== About this exercise ==
Give an exact copy of the line that has "white hat [400,371,481,450]" and of every line below it, through the last, with nothing else.

== Data records ==
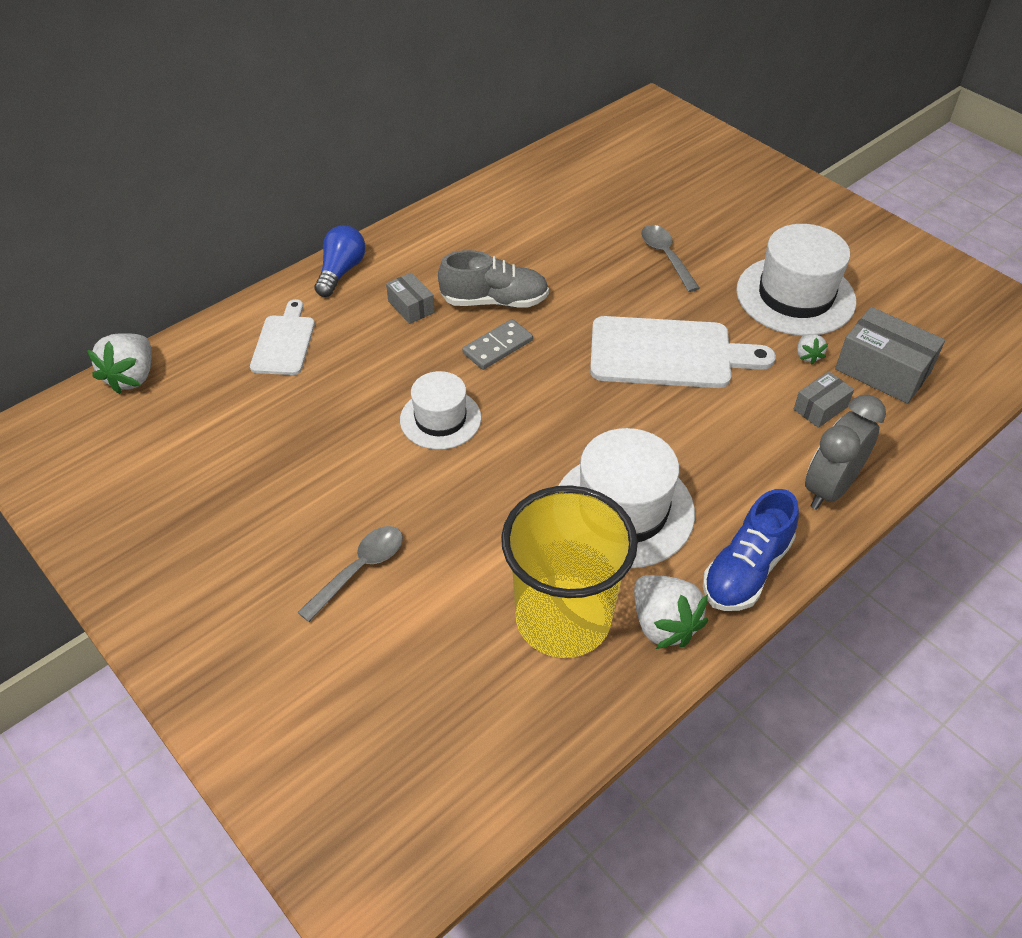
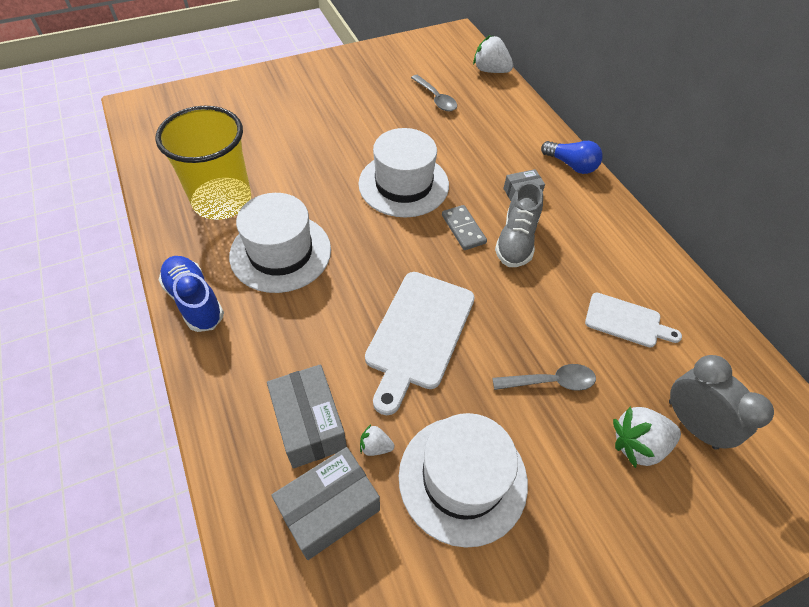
camera: 105 degrees right, 5 degrees up
white cutting board [250,299,315,375] -> white cutting board moved to [585,293,682,348]
grey spoon [298,526,403,622] -> grey spoon moved to [411,75,457,111]
white hat [400,371,481,450] -> white hat [358,128,449,218], size x1.62
white strawberry [634,575,708,649] -> white strawberry moved to [613,407,681,468]
grey box [794,371,854,428] -> grey box [267,364,347,468], size x1.78
grey clock [805,395,886,510] -> grey clock moved to [669,355,774,450]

== Output of the exercise ==
white hat [400,371,481,450] -> white hat [358,128,449,218], size x1.62
white strawberry [634,575,708,649] -> white strawberry moved to [613,407,681,468]
grey box [794,371,854,428] -> grey box [267,364,347,468], size x1.78
grey clock [805,395,886,510] -> grey clock moved to [669,355,774,450]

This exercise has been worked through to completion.